=== Section Start ===

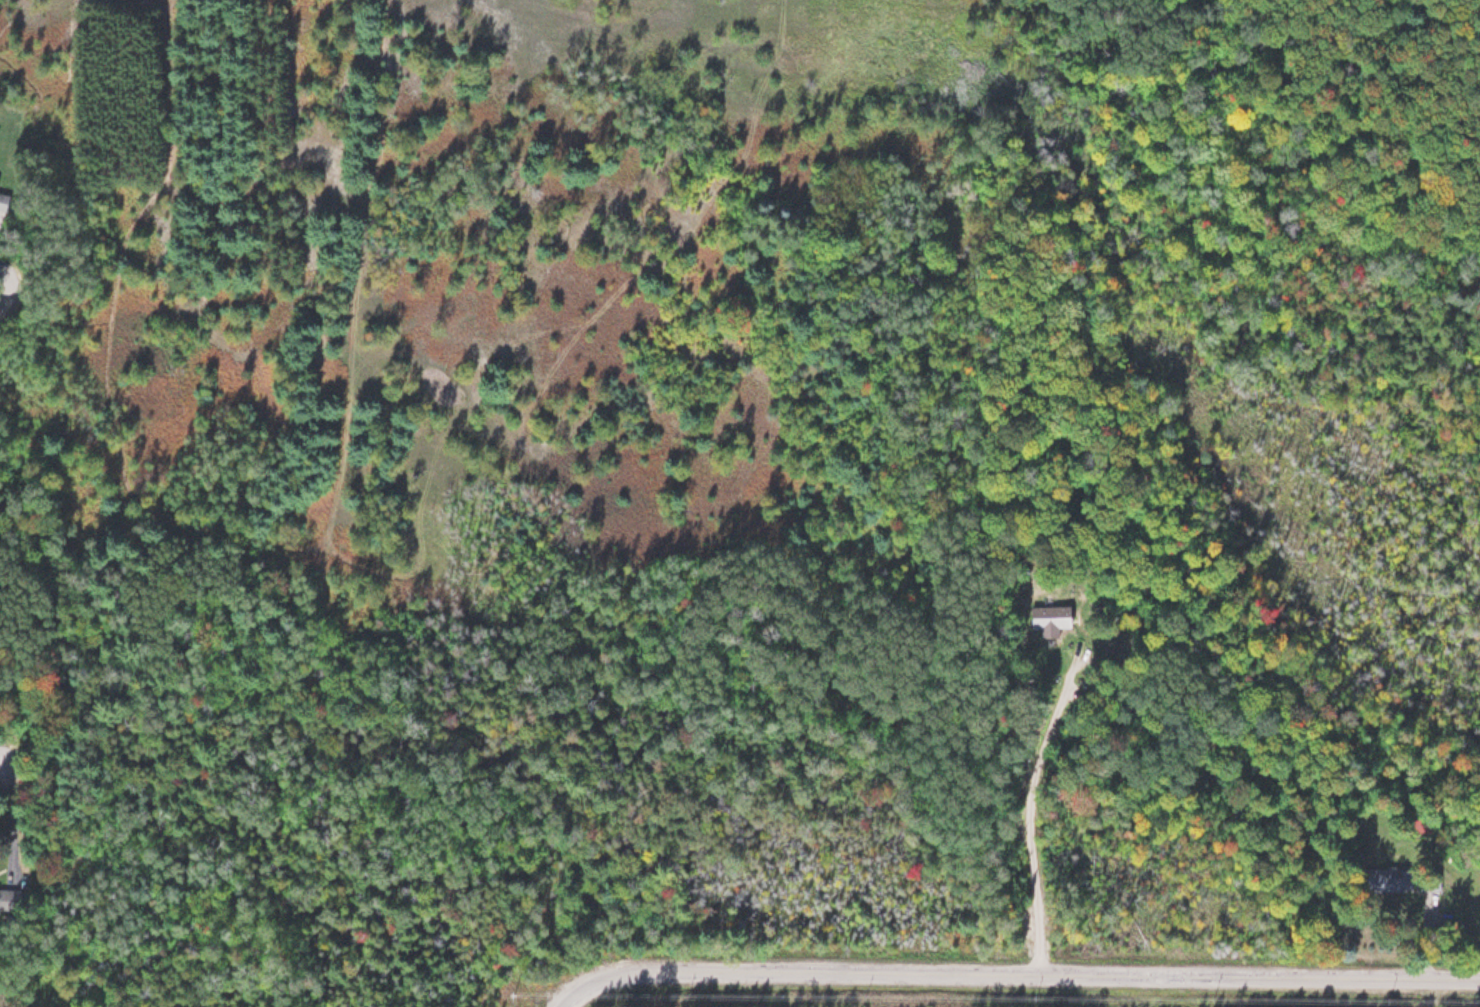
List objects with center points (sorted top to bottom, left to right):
building: (9, 200)
building: (1047, 619)
road: (2, 767)
building: (1419, 826)
building: (1403, 879)
building: (8, 897)
road: (1016, 971)

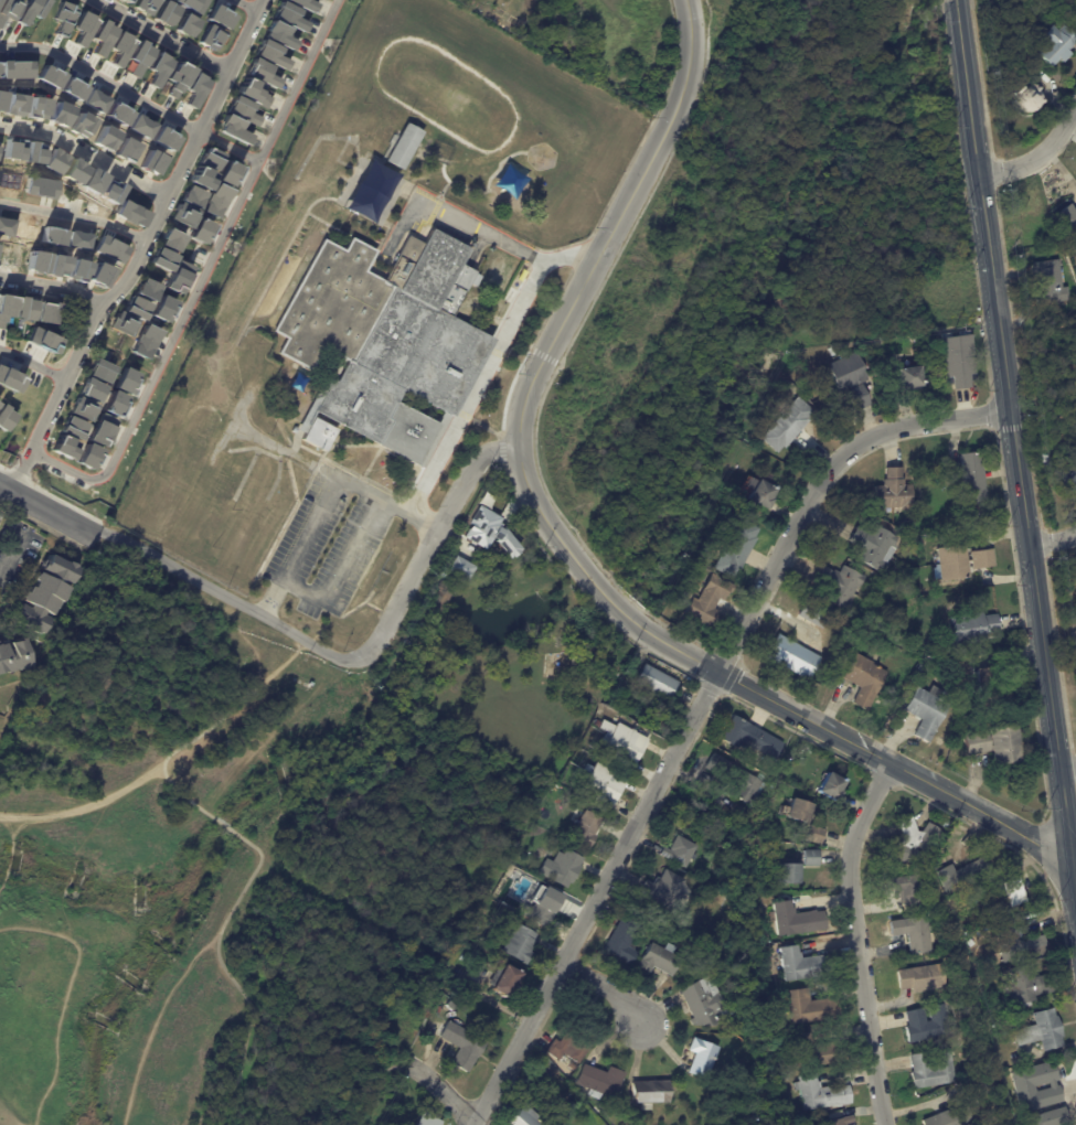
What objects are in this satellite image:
building: (125, 1)
building: (303, 4)
building: (144, 5)
building: (191, 5)
road: (247, 5)
building: (8, 8)
building: (31, 10)
building: (166, 13)
building: (287, 16)
building: (61, 17)
building: (218, 17)
building: (187, 25)
building: (81, 27)
road: (166, 33)
building: (277, 34)
building: (209, 36)
building: (101, 37)
building: (119, 48)
building: (1058, 48)
building: (270, 55)
building: (138, 57)
building: (156, 68)
building: (18, 69)
building: (260, 72)
road: (102, 78)
building: (175, 79)
building: (193, 88)
building: (252, 92)
track: (445, 94)
building: (1026, 99)
building: (17, 104)
building: (40, 107)
building: (243, 110)
building: (122, 113)
building: (85, 125)
building: (144, 125)
building: (232, 129)
building: (109, 137)
building: (168, 138)
road: (322, 138)
road: (228, 144)
building: (404, 146)
road: (638, 147)
building: (130, 148)
building: (16, 150)
road: (87, 152)
road: (1038, 154)
building: (209, 159)
road: (382, 160)
road: (339, 161)
building: (155, 162)
road: (439, 169)
building: (225, 173)
building: (200, 178)
road: (399, 183)
road: (346, 184)
building: (42, 186)
road: (485, 189)
building: (374, 192)
building: (190, 197)
building: (213, 200)
road: (432, 211)
building: (134, 213)
building: (180, 214)
road: (74, 215)
road: (450, 215)
building: (1069, 219)
road: (299, 223)
building: (197, 230)
road: (341, 232)
road: (149, 233)
road: (399, 243)
building: (112, 249)
building: (165, 249)
road: (579, 253)
road: (533, 258)
building: (40, 261)
building: (60, 265)
road: (201, 272)
building: (98, 275)
building: (176, 278)
building: (1050, 282)
road: (53, 287)
building: (144, 289)
building: (5, 306)
building: (23, 308)
building: (133, 308)
building: (160, 309)
building: (44, 313)
road: (546, 318)
building: (120, 325)
building: (384, 337)
building: (39, 340)
building: (143, 341)
road: (493, 352)
road: (120, 355)
road: (31, 361)
road: (511, 361)
building: (960, 361)
road: (134, 367)
road: (485, 369)
building: (98, 370)
building: (849, 373)
building: (123, 379)
building: (911, 379)
building: (8, 382)
building: (89, 389)
building: (860, 398)
road: (507, 399)
building: (112, 402)
building: (81, 408)
building: (1057, 412)
road: (460, 413)
building: (4, 417)
road: (302, 425)
road: (485, 426)
building: (789, 426)
building: (70, 427)
building: (99, 429)
building: (317, 434)
road: (438, 438)
building: (60, 445)
road: (348, 445)
road: (1015, 445)
road: (502, 450)
building: (86, 454)
road: (273, 456)
road: (18, 474)
road: (245, 474)
building: (972, 477)
building: (1068, 479)
road: (4, 487)
building: (894, 492)
road: (324, 495)
building: (763, 496)
building: (755, 512)
road: (64, 516)
building: (483, 529)
road: (1052, 537)
road: (433, 538)
parking lot: (328, 543)
road: (562, 544)
building: (875, 547)
road: (12, 549)
building: (737, 551)
building: (984, 559)
building: (955, 564)
building: (458, 568)
road: (341, 574)
road: (192, 576)
building: (841, 586)
building: (45, 592)
building: (440, 600)
building: (709, 602)
building: (815, 614)
building: (973, 629)
road: (311, 642)
building: (14, 655)
building: (794, 658)
building: (923, 669)
building: (657, 681)
building: (865, 681)
building: (990, 690)
road: (695, 710)
building: (962, 710)
building: (927, 712)
building: (751, 738)
building: (622, 743)
building: (977, 744)
building: (1006, 747)
road: (170, 761)
road: (1067, 764)
building: (735, 778)
building: (603, 785)
building: (832, 786)
road: (177, 789)
building: (801, 811)
road: (219, 822)
building: (946, 824)
building: (587, 829)
building: (816, 834)
park: (268, 842)
building: (914, 843)
building: (680, 851)
building: (812, 857)
building: (562, 868)
road: (1074, 872)
building: (791, 873)
building: (964, 875)
building: (664, 889)
building: (910, 891)
building: (1007, 896)
building: (542, 906)
building: (798, 920)
building: (915, 934)
building: (625, 939)
road: (857, 939)
building: (1033, 943)
building: (521, 944)
building: (660, 959)
building: (805, 965)
road: (236, 973)
building: (926, 978)
building: (506, 980)
road: (604, 986)
building: (1028, 987)
building: (703, 1003)
building: (450, 1005)
building: (810, 1008)
building: (929, 1024)
building: (1043, 1031)
building: (462, 1046)
building: (567, 1048)
building: (813, 1052)
building: (702, 1057)
building: (572, 1067)
building: (933, 1070)
building: (599, 1081)
building: (529, 1084)
building: (1027, 1088)
road: (440, 1090)
building: (650, 1093)
building: (822, 1094)
building: (526, 1117)
building: (955, 1117)
building: (1055, 1117)
building: (428, 1120)
building: (842, 1122)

=== Section End ===

_Exercise_. Find and copy each line of the material that holds the word "objects".

_Problem solution_.
List objects with center points (sorted top to bottom, left to right):
What objects are in this satellite image:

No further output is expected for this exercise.